*** Opening Records provided ***
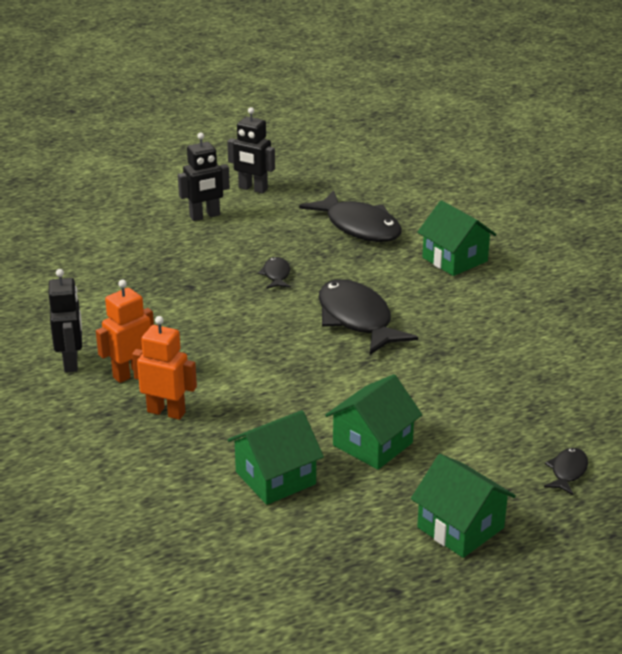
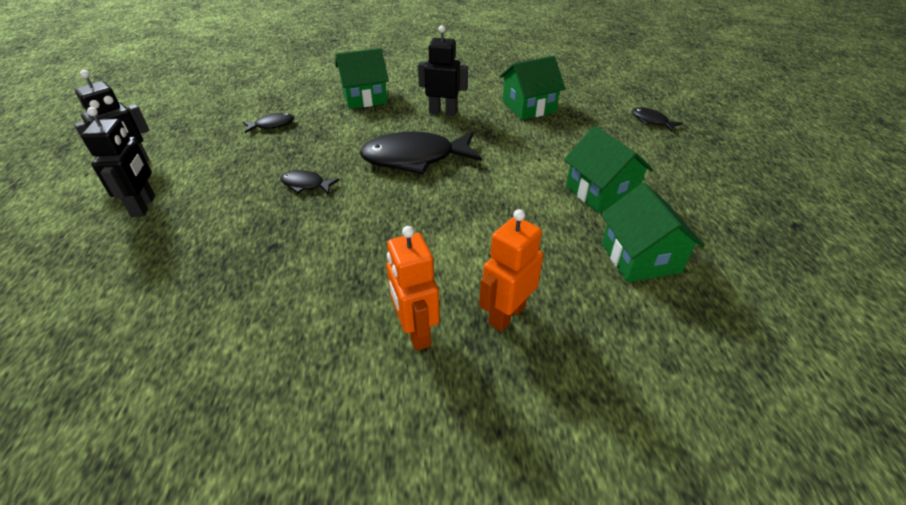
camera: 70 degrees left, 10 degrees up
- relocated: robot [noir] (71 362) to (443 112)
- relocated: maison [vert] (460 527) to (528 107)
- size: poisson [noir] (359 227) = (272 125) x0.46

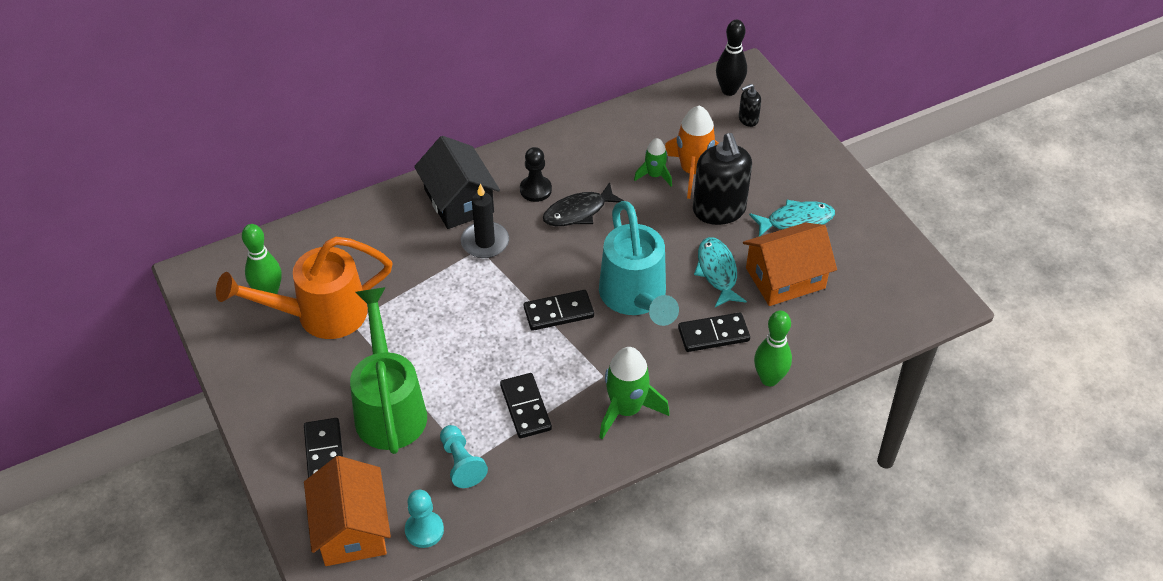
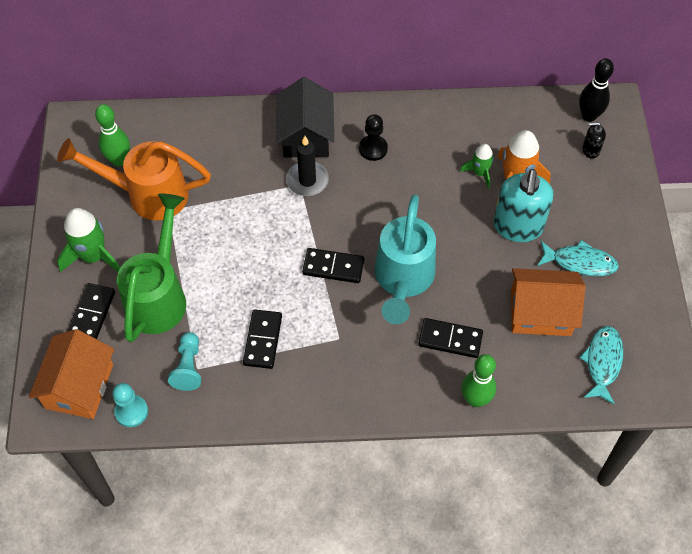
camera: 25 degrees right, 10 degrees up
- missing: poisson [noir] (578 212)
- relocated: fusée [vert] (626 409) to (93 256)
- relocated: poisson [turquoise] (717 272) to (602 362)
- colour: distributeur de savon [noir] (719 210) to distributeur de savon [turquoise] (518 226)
*** Closing Records provided ***
*** Opening Records provided ***
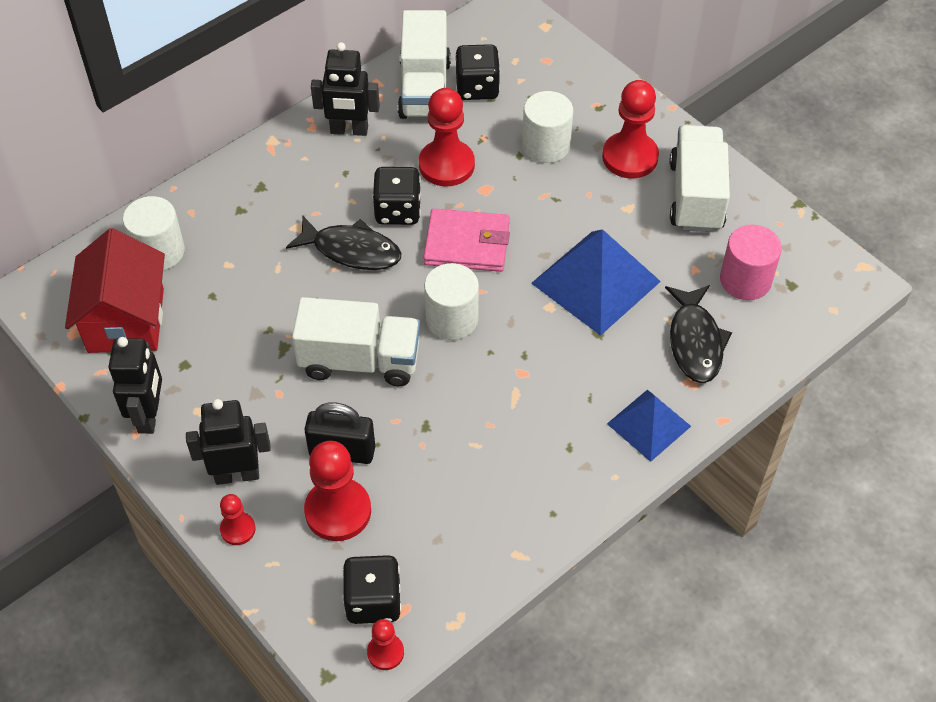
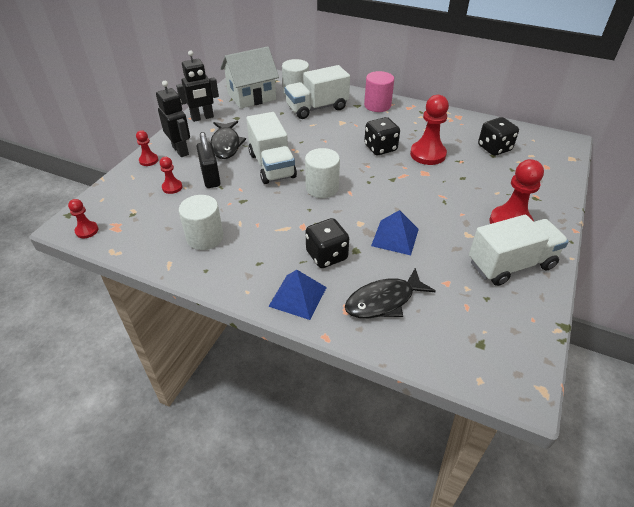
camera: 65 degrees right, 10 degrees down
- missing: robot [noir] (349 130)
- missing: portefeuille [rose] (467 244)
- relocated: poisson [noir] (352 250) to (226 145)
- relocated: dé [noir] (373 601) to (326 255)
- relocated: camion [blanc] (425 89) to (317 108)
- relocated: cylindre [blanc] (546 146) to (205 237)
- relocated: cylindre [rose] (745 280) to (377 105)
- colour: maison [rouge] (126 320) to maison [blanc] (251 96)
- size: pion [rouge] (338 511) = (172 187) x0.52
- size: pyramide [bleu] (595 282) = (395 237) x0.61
*** Closing Records provided ***
• What to work on
Your response should be each line that includes the word "cylindre", copied from the records.

• Solution to this problem
- relocated: cylindre [blanc] (546 146) to (205 237)
- relocated: cylindre [rose] (745 280) to (377 105)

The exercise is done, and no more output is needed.